• _Materials provided_:
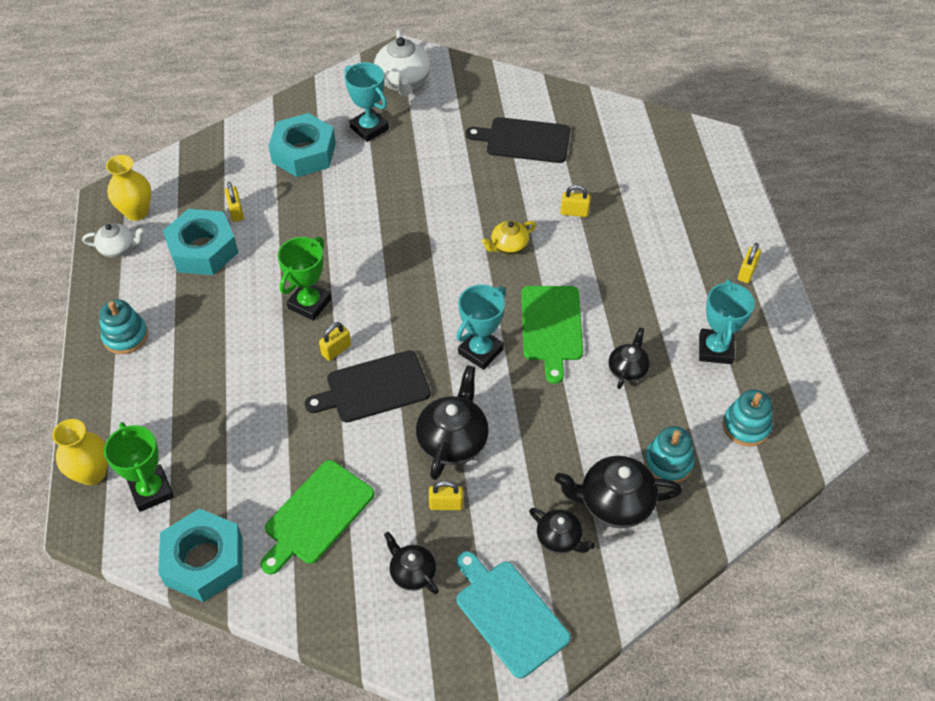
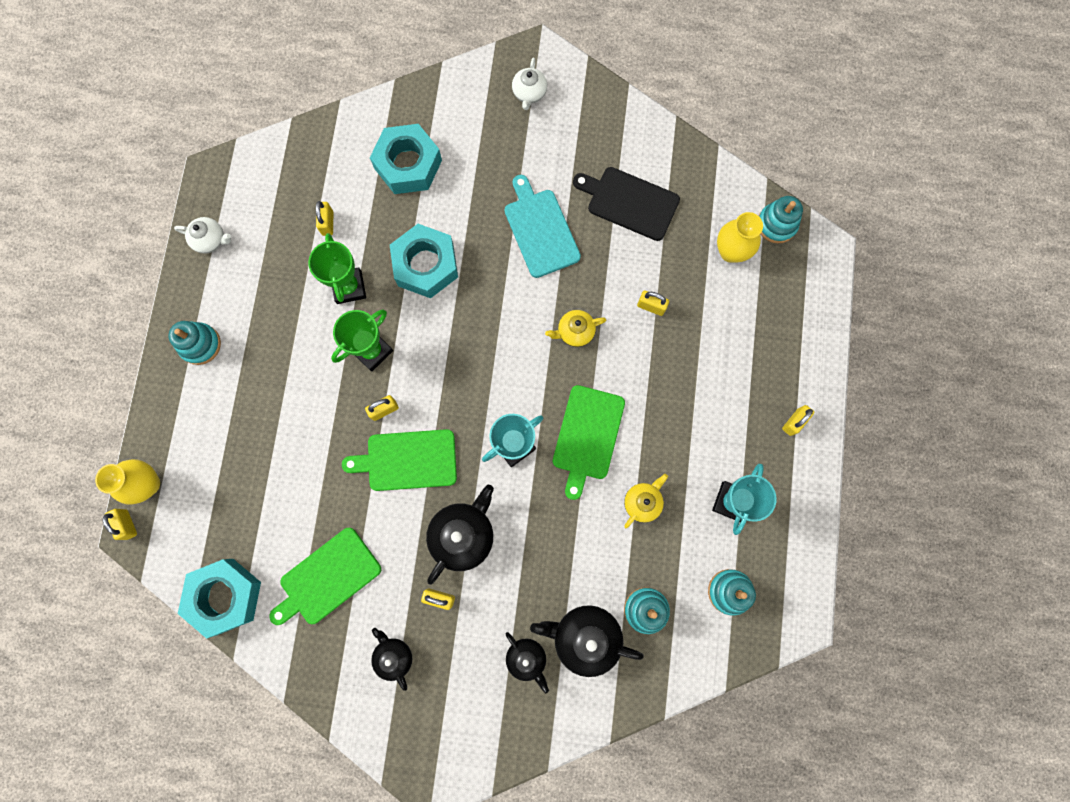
camera: 15 degrees right, 25 degrees up
(75, 517) = (127, 524): none -> yellow padlock
(136, 212) = (235, 199): yellow vase -> yellow vase (731, 251)
(151, 490) = (194, 515): green trophy -> green trophy (349, 287)
(203, 249) = (288, 261): turquoise nut -> turquoise nut (426, 265)
(369, 128) = (480, 148): turquoise trophy -> none
(373, 388) = (407, 460): black cutting board -> green cutting board
(403, 81) = (529, 93): white teapot -> white teapot, size x0.60
(509, 614) = (463, 717): turquoise cutting board -> turquoise cutting board (540, 230)
(627, 369) = (642, 502): black teapot -> yellow teapot
(665, 130) = (776, 224): none -> turquoise stacking toy

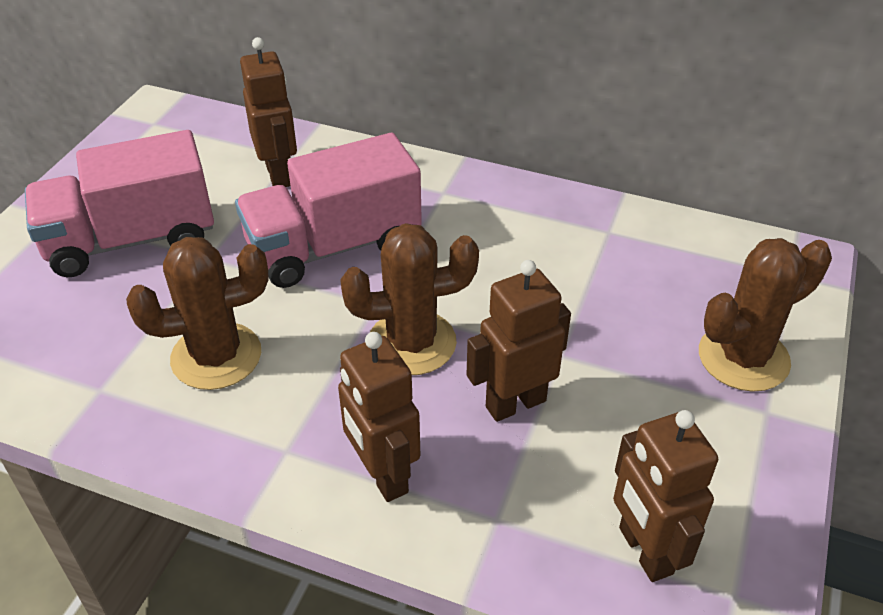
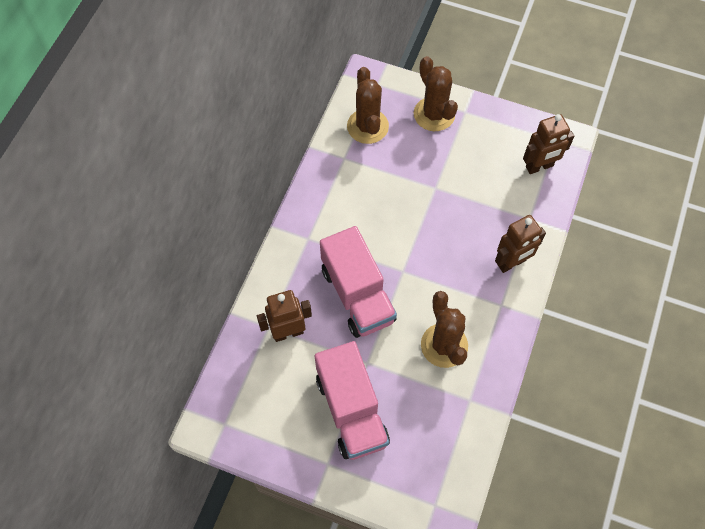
camera: 90 degrees left, 20 degrees up
(412, 343) = (430, 253): brown cactus -> brown cactus (367, 126)
(515, 403) = (467, 208): brown robot -> none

• _Your objective_:
Output only the lines from the start of the data through the line that holds "camera: 90 degrees left, 20 degrees up". Keep them exact and leave the pictures out.

• _Answer_:
camera: 15 degrees right, 25 degrees up
(75, 517) = (127, 524): none -> yellow padlock
(136, 212) = (235, 199): yellow vase -> yellow vase (731, 251)
(151, 490) = (194, 515): green trophy -> green trophy (349, 287)
(203, 249) = (288, 261): turquoise nut -> turquoise nut (426, 265)
(369, 128) = (480, 148): turquoise trophy -> none
(373, 388) = (407, 460): black cutting board -> green cutting board
(403, 81) = (529, 93): white teapot -> white teapot, size x0.60
(509, 614) = (463, 717): turquoise cutting board -> turquoise cutting board (540, 230)
(627, 369) = (642, 502): black teapot -> yellow teapot
(665, 130) = (776, 224): none -> turquoise stacking toy

camera: 90 degrees left, 20 degrees up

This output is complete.